YOUR OBJECTIVE:
Would you repeat the entries below exactly and omit the pictures?

______________________________

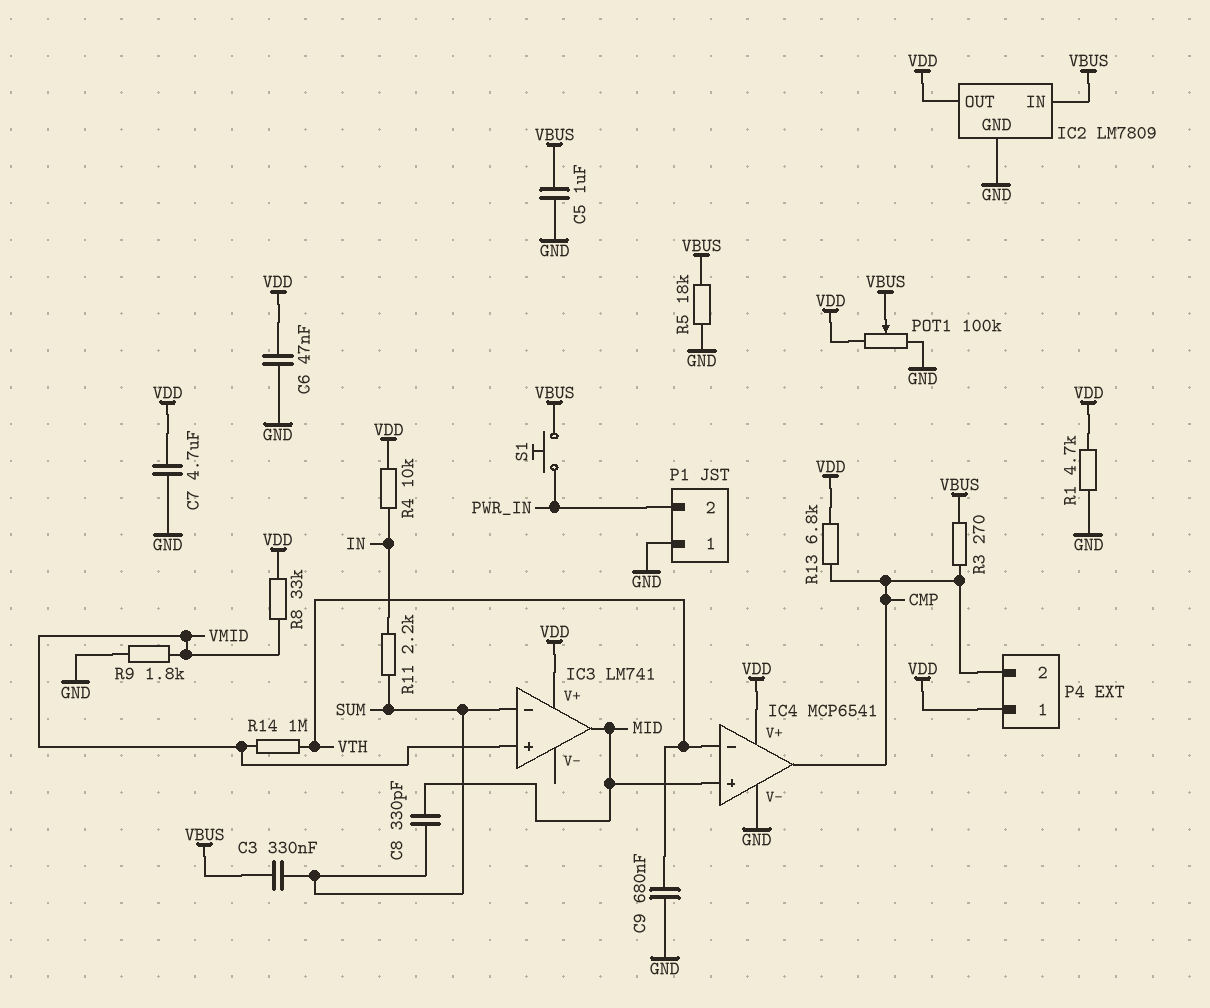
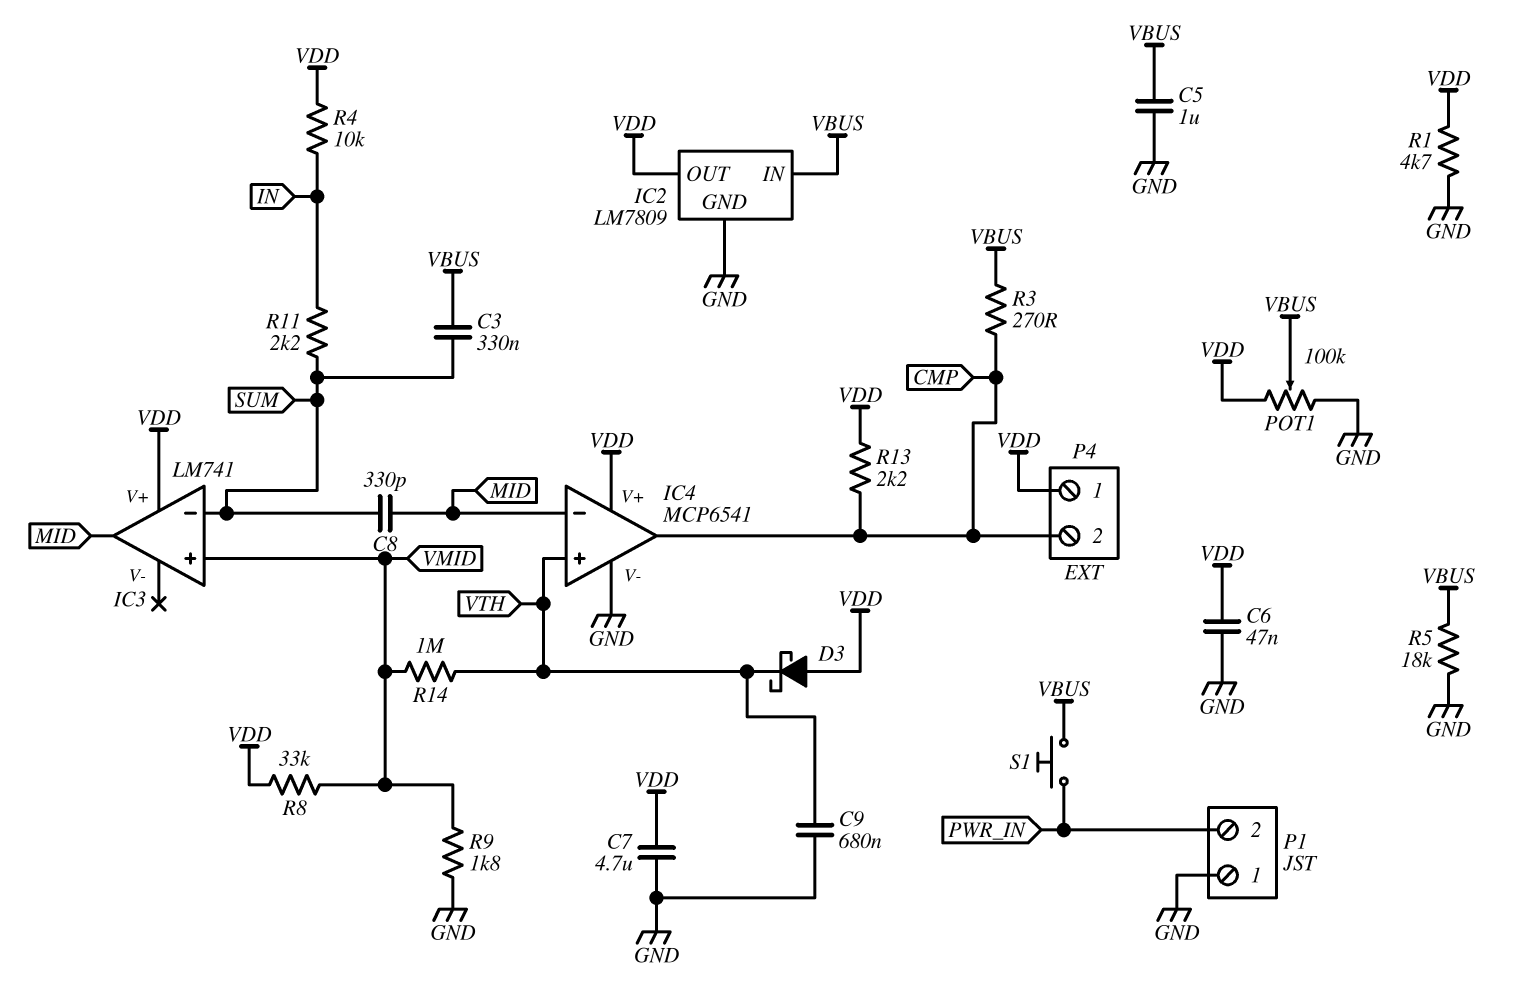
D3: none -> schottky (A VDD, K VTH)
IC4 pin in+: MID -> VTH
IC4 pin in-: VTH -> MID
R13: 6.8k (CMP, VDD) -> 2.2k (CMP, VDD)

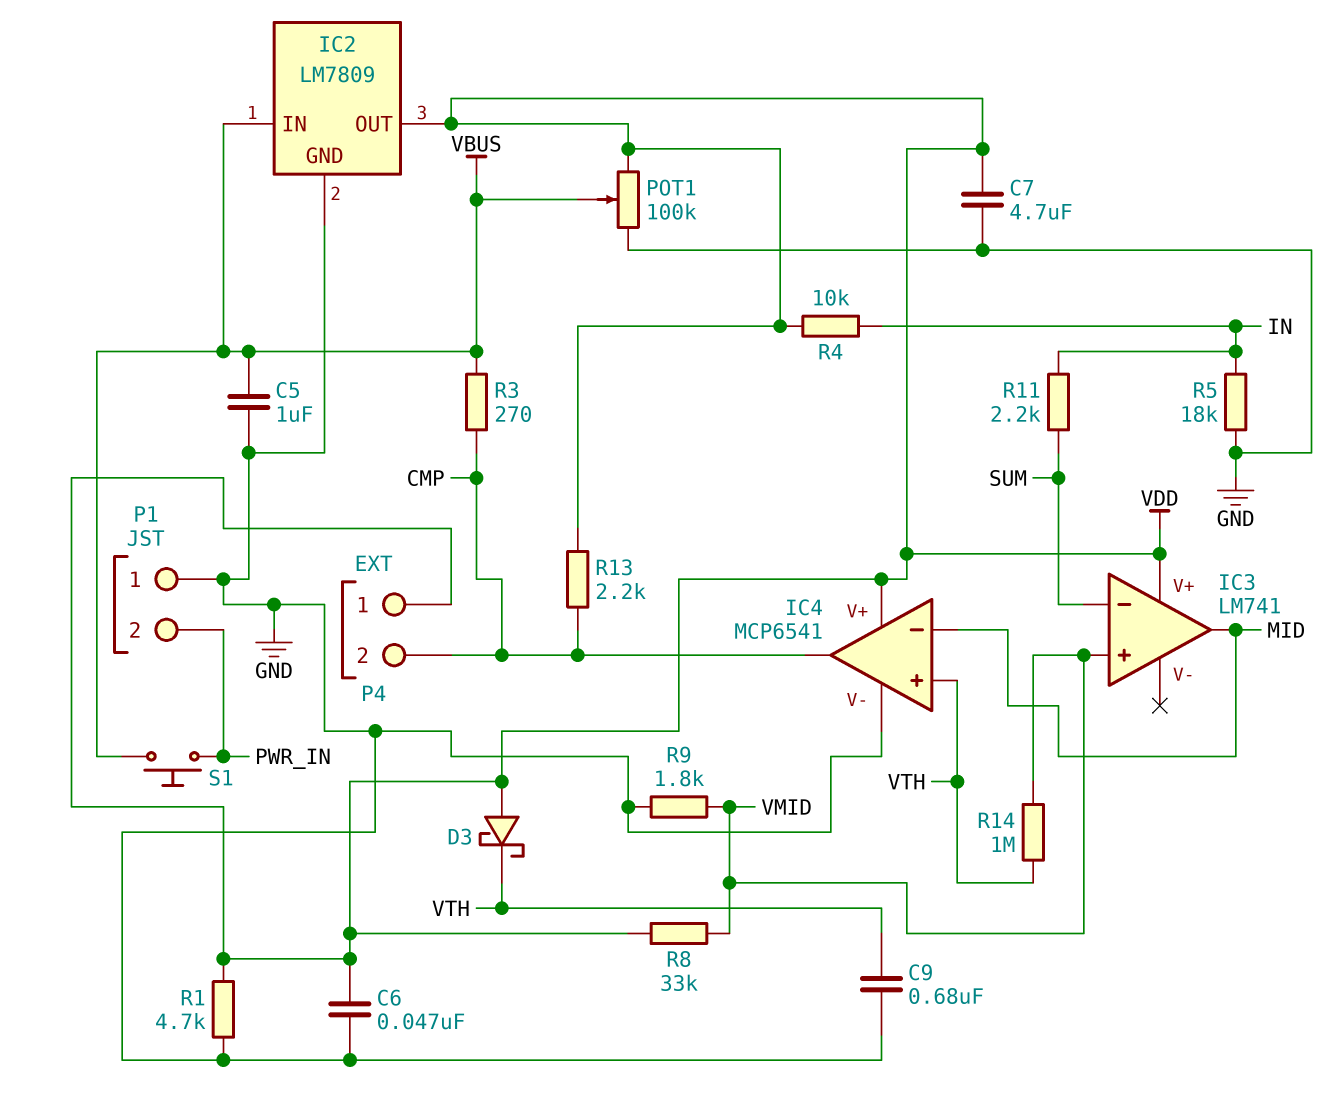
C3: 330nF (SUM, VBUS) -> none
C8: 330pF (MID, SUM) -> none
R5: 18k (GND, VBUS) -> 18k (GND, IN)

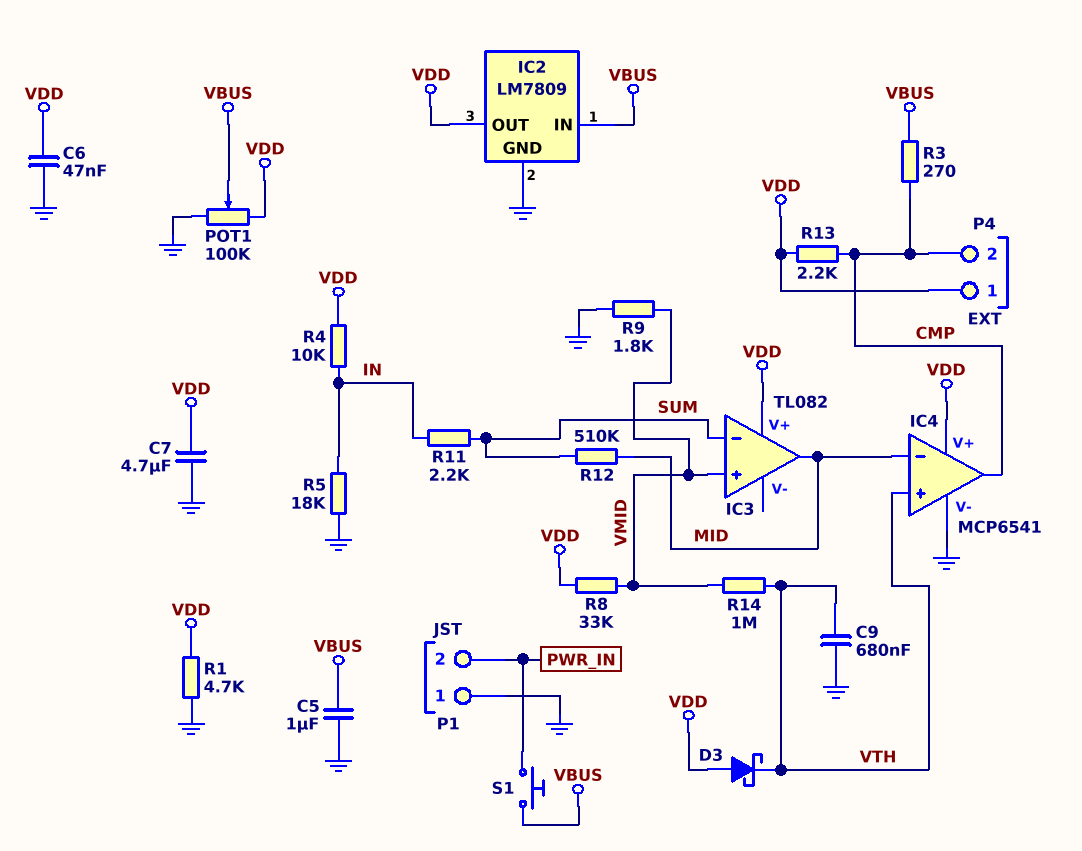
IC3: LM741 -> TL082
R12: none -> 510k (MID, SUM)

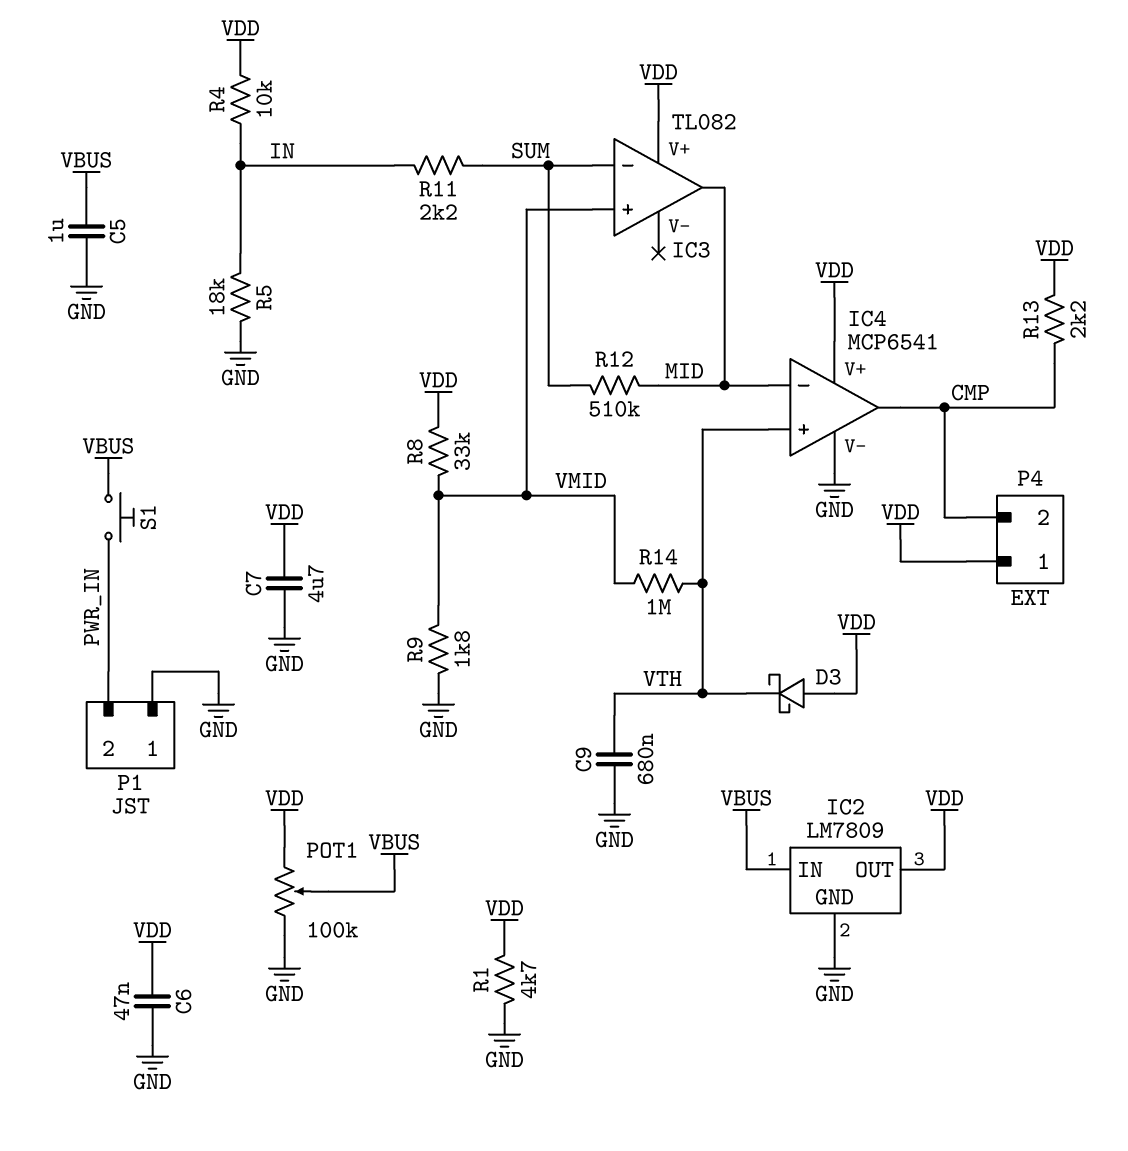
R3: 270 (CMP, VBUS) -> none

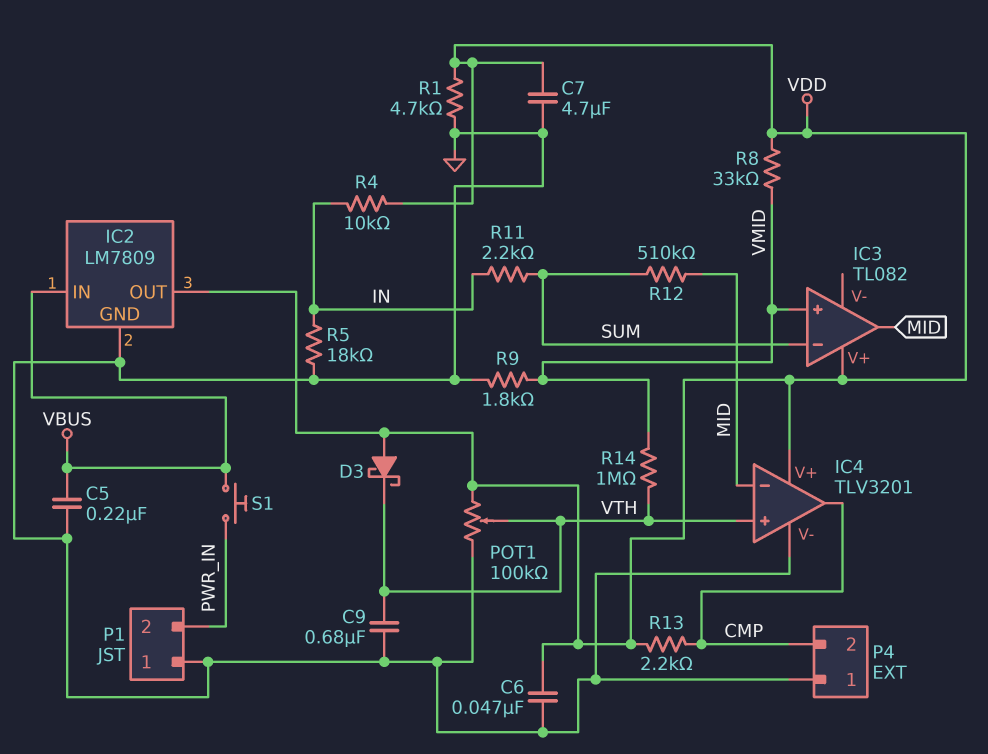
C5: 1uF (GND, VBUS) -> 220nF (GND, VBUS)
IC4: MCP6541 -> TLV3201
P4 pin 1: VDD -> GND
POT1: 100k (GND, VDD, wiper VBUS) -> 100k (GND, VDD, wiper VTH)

______________________________

ANSWER:
D3: none -> schottky (A VDD, K VTH)
IC4 pin in+: MID -> VTH
IC4 pin in-: VTH -> MID
R13: 6.8k (CMP, VDD) -> 2.2k (CMP, VDD)

C3: 330nF (SUM, VBUS) -> none
C8: 330pF (MID, SUM) -> none
R5: 18k (GND, VBUS) -> 18k (GND, IN)

IC3: LM741 -> TL082
R12: none -> 510k (MID, SUM)

R3: 270 (CMP, VBUS) -> none

C5: 1uF (GND, VBUS) -> 220nF (GND, VBUS)
IC4: MCP6541 -> TLV3201
P4 pin 1: VDD -> GND
POT1: 100k (GND, VDD, wiper VBUS) -> 100k (GND, VDD, wiper VTH)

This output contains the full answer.